Work to be completed: One figure is wanted here: how many lines in the entries hold the word "none".

(Stored items from a collection)
++++++++++

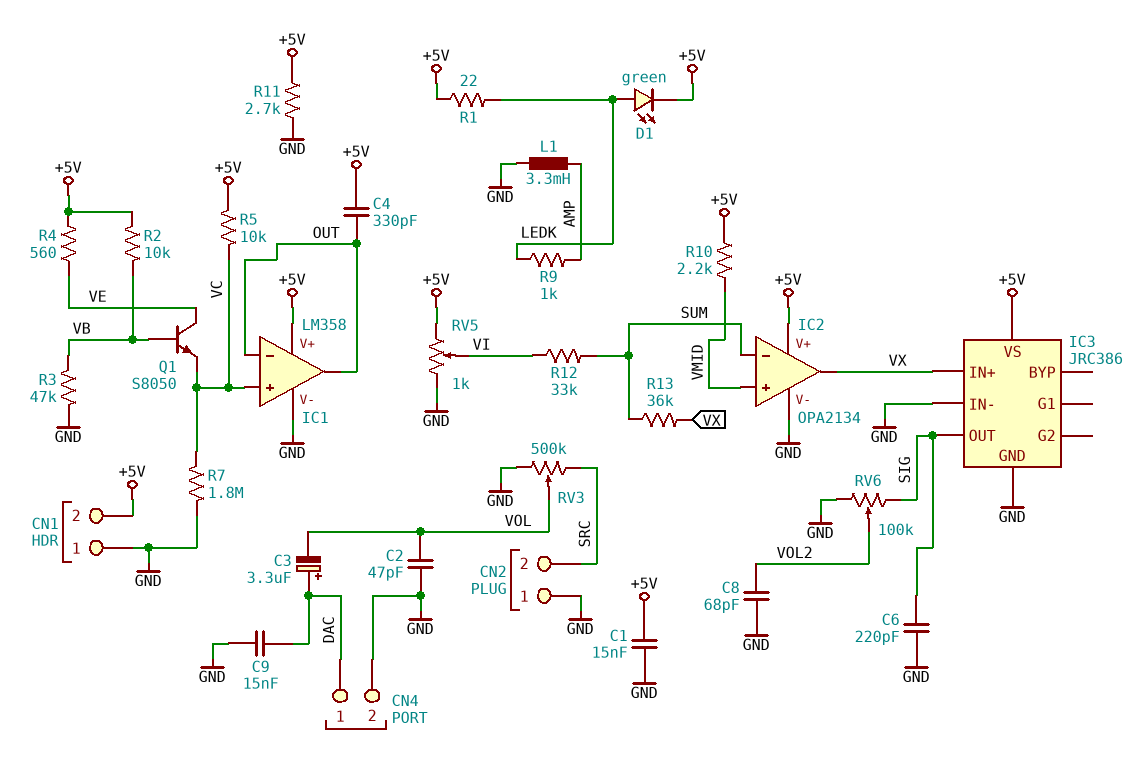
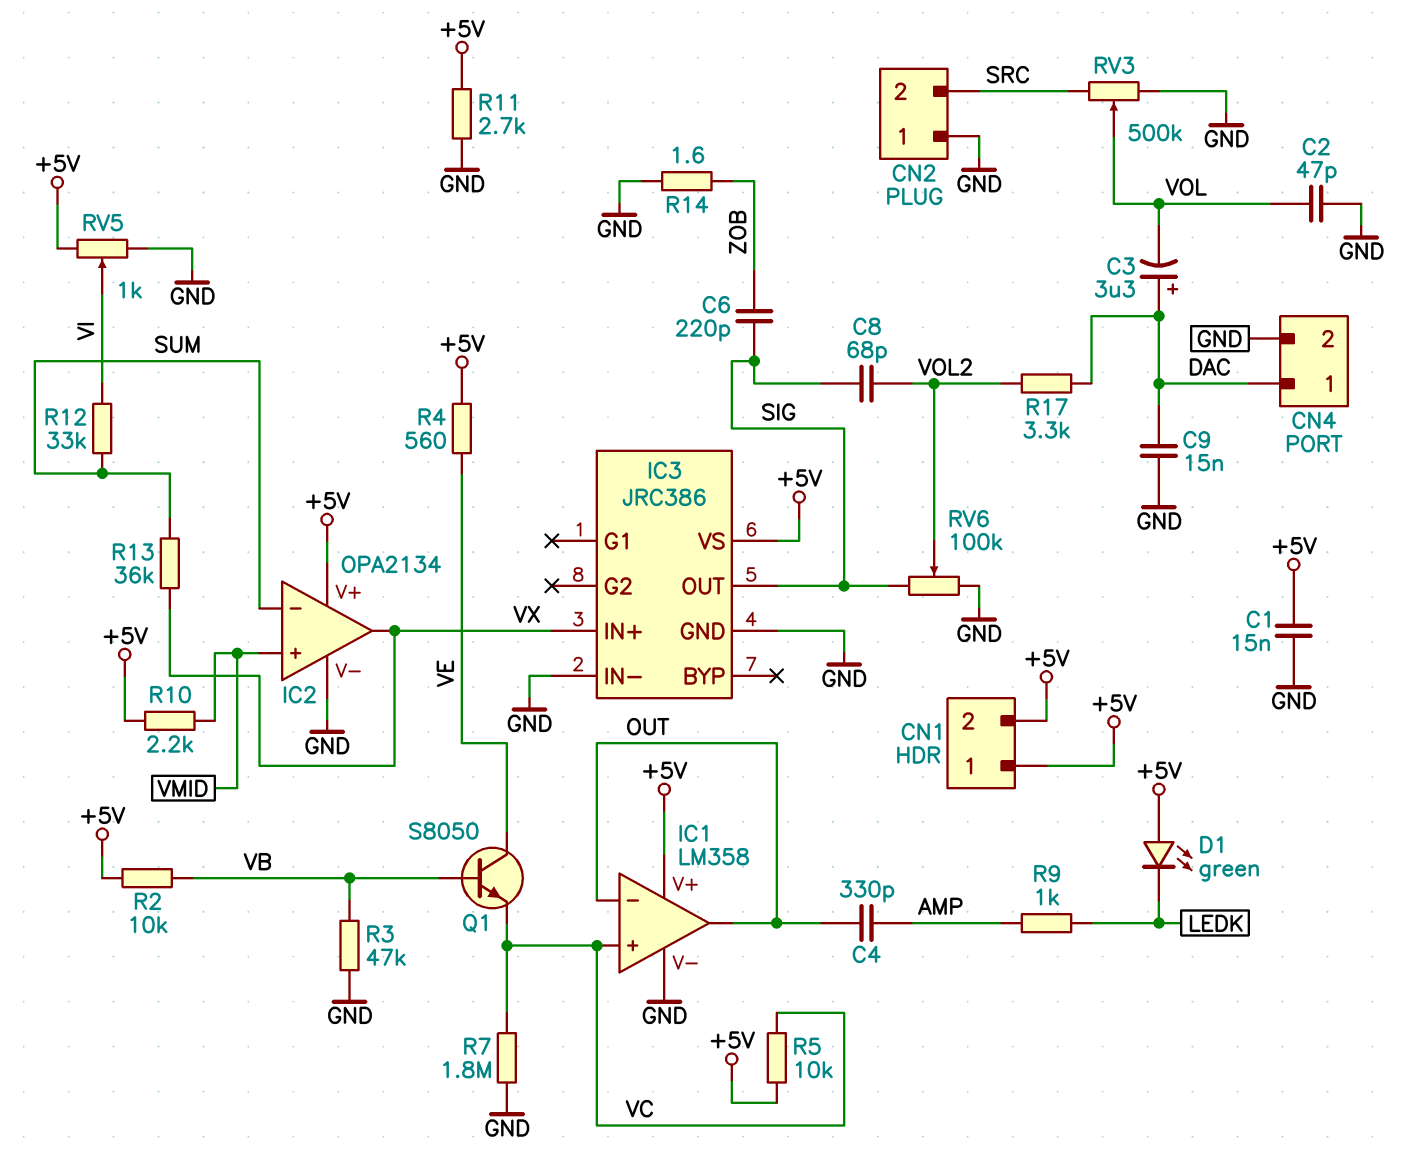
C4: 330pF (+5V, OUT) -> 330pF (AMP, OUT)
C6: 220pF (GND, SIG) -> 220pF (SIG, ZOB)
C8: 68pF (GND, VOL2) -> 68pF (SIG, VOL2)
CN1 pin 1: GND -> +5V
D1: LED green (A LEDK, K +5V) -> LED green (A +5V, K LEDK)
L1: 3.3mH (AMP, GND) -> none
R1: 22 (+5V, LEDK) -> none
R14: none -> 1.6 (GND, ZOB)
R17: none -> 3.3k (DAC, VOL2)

++++++++++

Exercise result: 4